- [Assigned task]:
The data below holds a line containing "green 1x1 brick [369,122,408,172]" and a line containing "none -> cyan 1x1 brick [193,145,249,215]"; please quote exactly those two lines and every line between them, and nothing else.

※ ※ ※

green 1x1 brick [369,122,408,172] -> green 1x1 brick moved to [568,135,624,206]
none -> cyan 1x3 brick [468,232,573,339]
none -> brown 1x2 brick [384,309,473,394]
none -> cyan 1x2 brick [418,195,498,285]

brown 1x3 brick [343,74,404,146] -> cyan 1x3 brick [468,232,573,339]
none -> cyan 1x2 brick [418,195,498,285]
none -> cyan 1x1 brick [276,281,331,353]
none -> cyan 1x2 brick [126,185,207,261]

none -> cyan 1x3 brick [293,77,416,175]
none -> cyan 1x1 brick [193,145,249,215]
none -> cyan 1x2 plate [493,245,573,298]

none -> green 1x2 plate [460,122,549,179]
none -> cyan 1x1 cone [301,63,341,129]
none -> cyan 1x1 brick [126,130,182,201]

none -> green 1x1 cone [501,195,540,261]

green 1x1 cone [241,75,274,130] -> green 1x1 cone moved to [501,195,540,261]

※ ※ ※

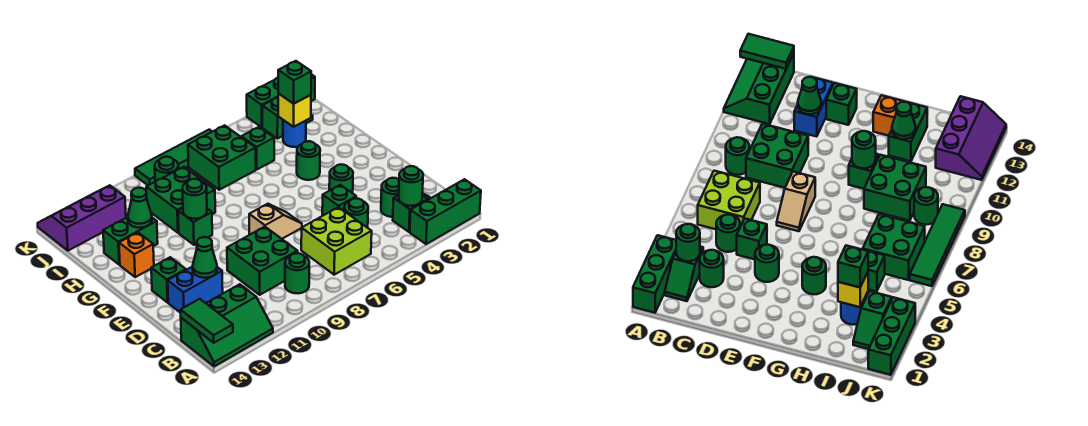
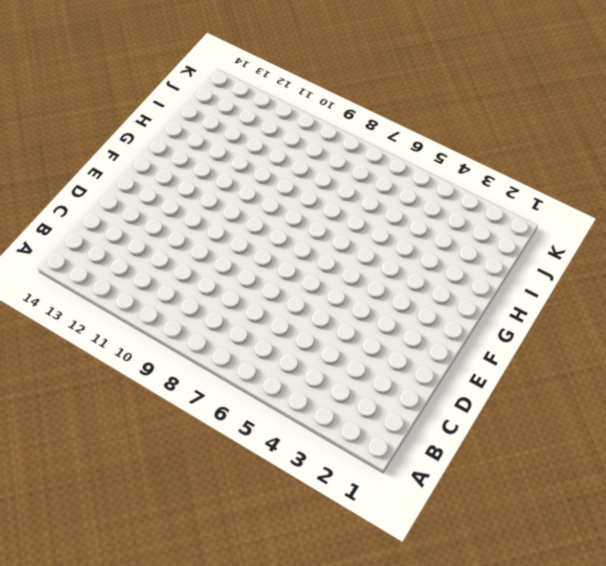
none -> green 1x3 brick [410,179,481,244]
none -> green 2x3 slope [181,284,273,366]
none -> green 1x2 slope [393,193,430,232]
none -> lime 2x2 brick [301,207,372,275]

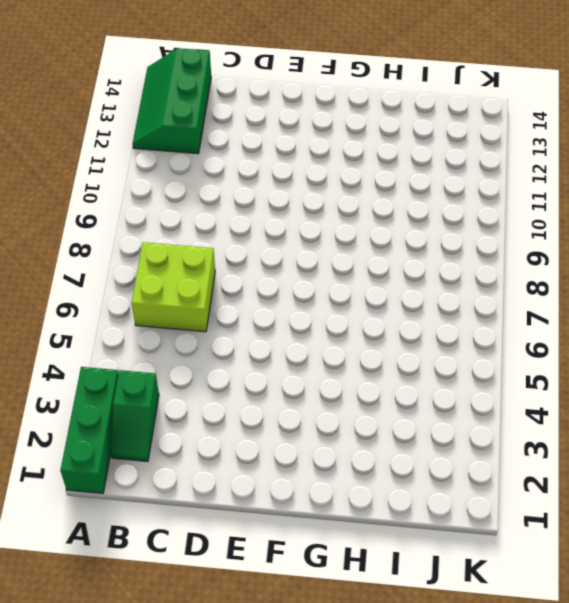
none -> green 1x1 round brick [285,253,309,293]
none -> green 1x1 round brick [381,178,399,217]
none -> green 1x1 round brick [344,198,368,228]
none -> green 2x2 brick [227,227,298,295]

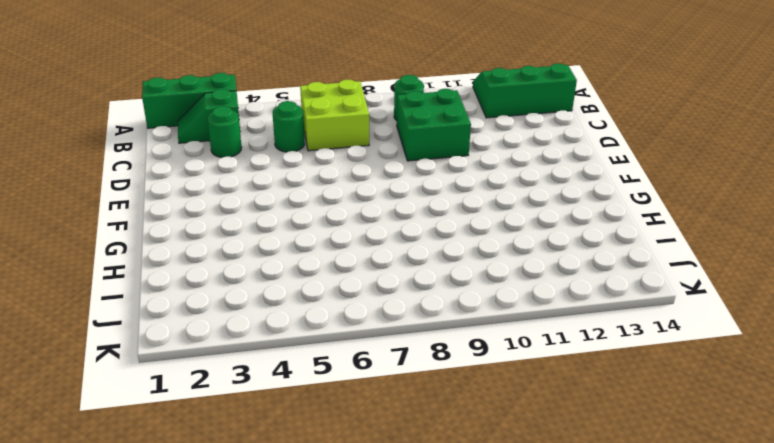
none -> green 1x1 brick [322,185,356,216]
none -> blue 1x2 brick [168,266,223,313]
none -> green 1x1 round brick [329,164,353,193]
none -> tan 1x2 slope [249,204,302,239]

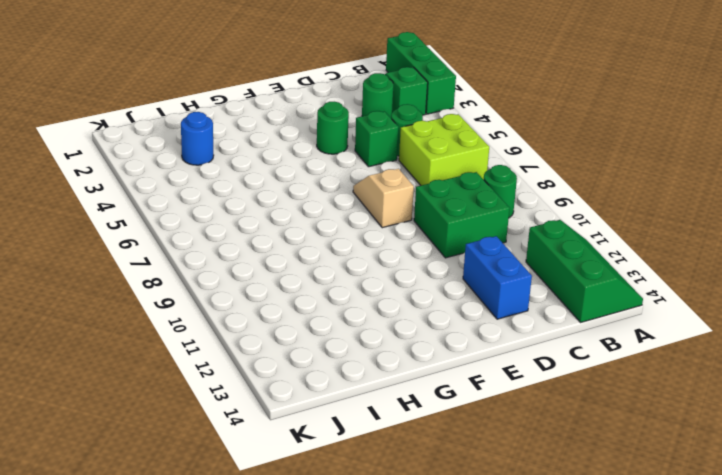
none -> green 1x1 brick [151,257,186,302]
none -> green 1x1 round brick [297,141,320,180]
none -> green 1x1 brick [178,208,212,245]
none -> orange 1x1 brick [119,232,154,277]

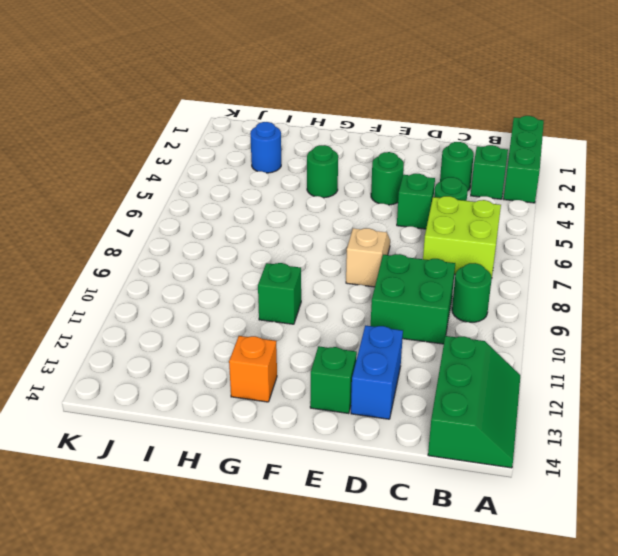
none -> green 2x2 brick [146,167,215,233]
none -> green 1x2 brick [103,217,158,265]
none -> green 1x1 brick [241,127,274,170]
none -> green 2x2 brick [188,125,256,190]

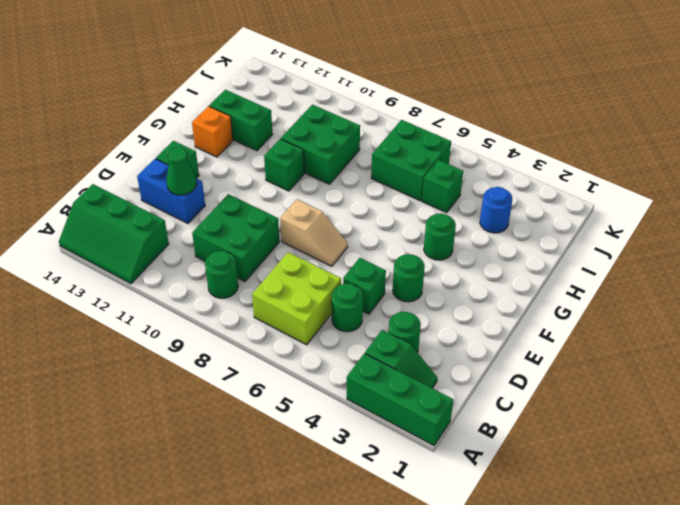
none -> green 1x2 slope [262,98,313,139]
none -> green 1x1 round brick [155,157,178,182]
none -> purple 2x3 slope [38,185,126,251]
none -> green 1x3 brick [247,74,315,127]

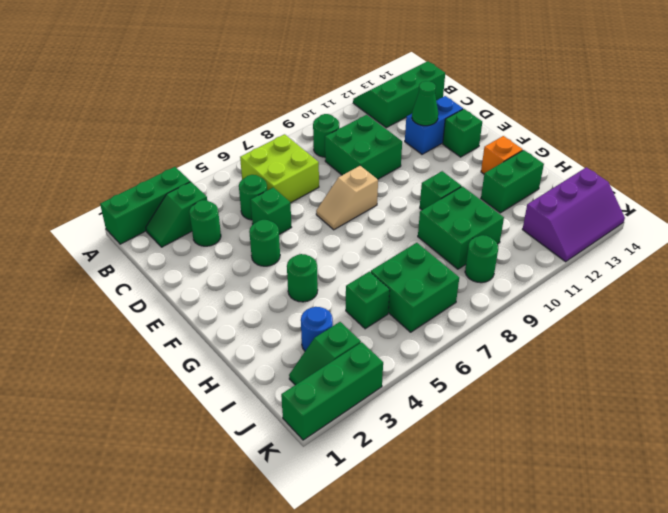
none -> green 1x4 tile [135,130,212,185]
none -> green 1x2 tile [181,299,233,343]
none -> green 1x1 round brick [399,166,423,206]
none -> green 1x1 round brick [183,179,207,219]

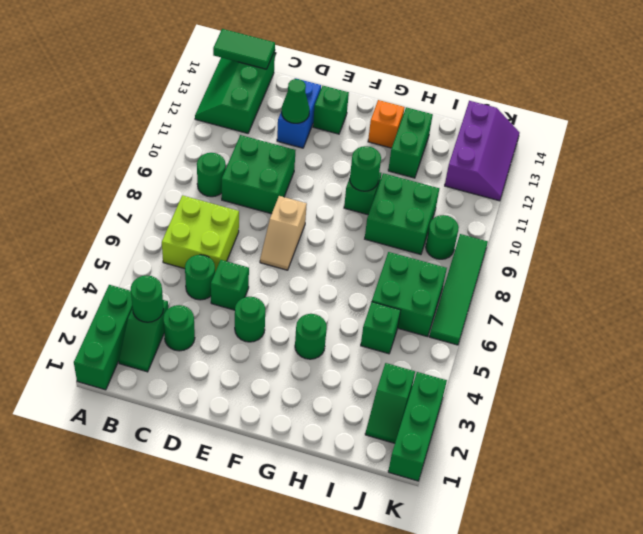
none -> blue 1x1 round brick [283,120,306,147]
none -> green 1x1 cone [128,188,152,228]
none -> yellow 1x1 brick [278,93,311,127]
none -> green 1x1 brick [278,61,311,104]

※ ※ ※

- [Worked solution]:
green 1x1 brick [369,122,408,172] -> green 1x1 brick moved to [568,135,624,206]
none -> cyan 1x3 brick [468,232,573,339]
none -> brown 1x2 brick [384,309,473,394]
none -> cyan 1x2 brick [418,195,498,285]

brown 1x3 brick [343,74,404,146] -> cyan 1x3 brick [468,232,573,339]
none -> cyan 1x2 brick [418,195,498,285]
none -> cyan 1x1 brick [276,281,331,353]
none -> cyan 1x2 brick [126,185,207,261]

none -> cyan 1x3 brick [293,77,416,175]
none -> cyan 1x1 brick [193,145,249,215]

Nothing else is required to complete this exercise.